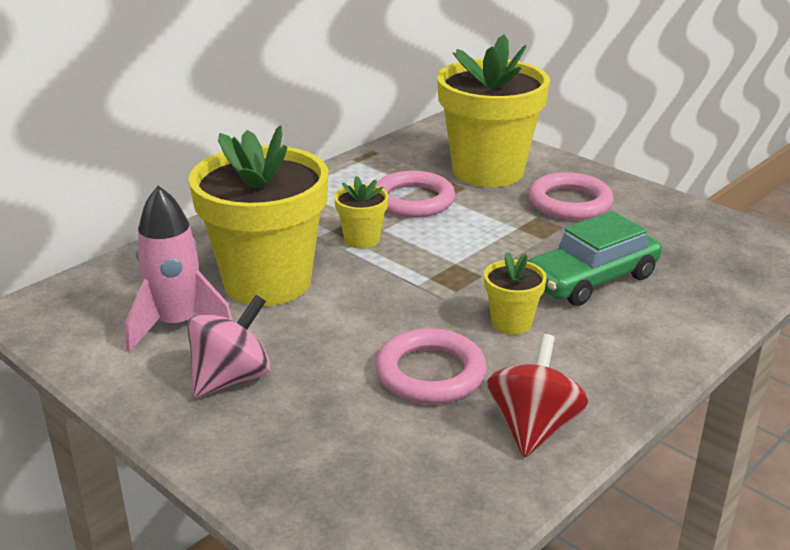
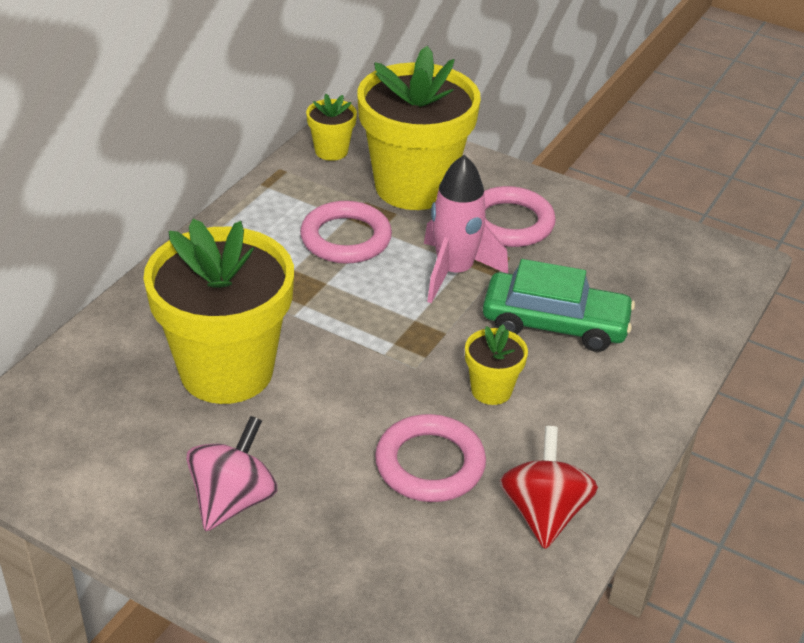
camera: 15 degrees left, 10 degrees up
(177, 325) = (151, 440): pink rocket -> pink rocket (454, 272)
(362, 239) = (308, 300): yellow flower pot -> yellow flower pot (331, 151)
(591, 279) = (555, 324): green car -> green car turned 120 degrees counterclockwise

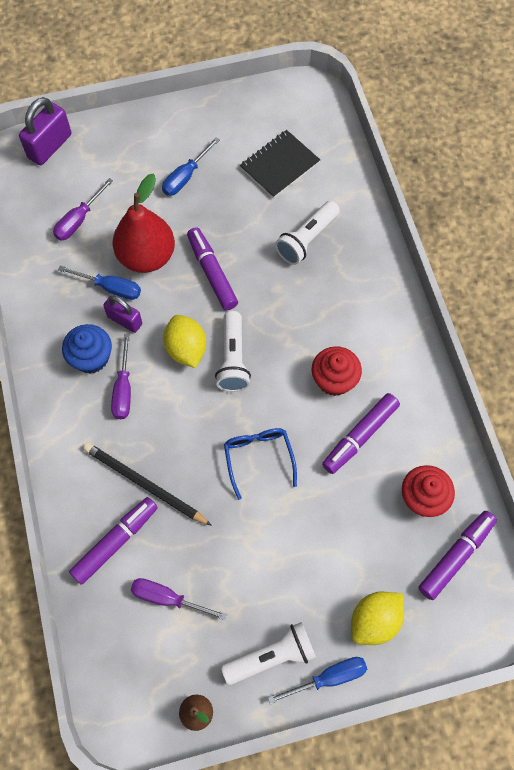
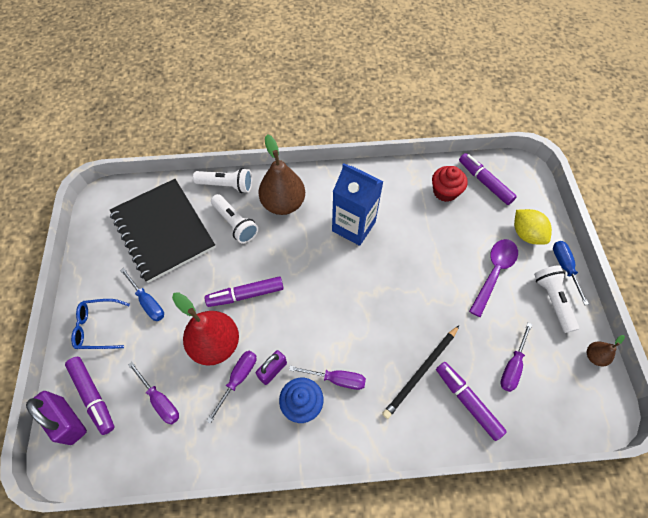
camera: 80 degrees left, 5 degrees down
(110, 288) = (238, 379): blue screwdriver -> purple screwdriver
(186, 349) = (309, 324): yellow lemon -> none
(233, 359) = (325, 291): white flashlight -> white flashlight (227, 185)
(258, 458) = (407, 285): blue glasses -> blue glasses (98, 327)
(279, 165) = (163, 230): black notebook -> black notebook, size x1.80
(300, 572) = (494, 272): none -> purple spoon
(334, 380) = (353, 226): red cupcake -> blue carton
(350, 288) = (283, 204): none -> brown pear
(360, 436) = (398, 219): purple marker -> purple marker (93, 396)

####################

> **WHAT YOU ARE ASKED TO DO**
An exact transcription is needed of the lines from the one with "(177, 325) = (151, 440): pink" to the one with "(300, 572) = (494, 272): none -> purple spoon" above, both ends included, with pictures left out.

> **EXERCISE SOLUTION**
(177, 325) = (151, 440): pink rocket -> pink rocket (454, 272)
(362, 239) = (308, 300): yellow flower pot -> yellow flower pot (331, 151)
(591, 279) = (555, 324): green car -> green car turned 120 degrees counterclockwise

camera: 80 degrees left, 5 degrees down
(110, 288) = (238, 379): blue screwdriver -> purple screwdriver
(186, 349) = (309, 324): yellow lemon -> none
(233, 359) = (325, 291): white flashlight -> white flashlight (227, 185)
(258, 458) = (407, 285): blue glasses -> blue glasses (98, 327)
(279, 165) = (163, 230): black notebook -> black notebook, size x1.80
(300, 572) = (494, 272): none -> purple spoon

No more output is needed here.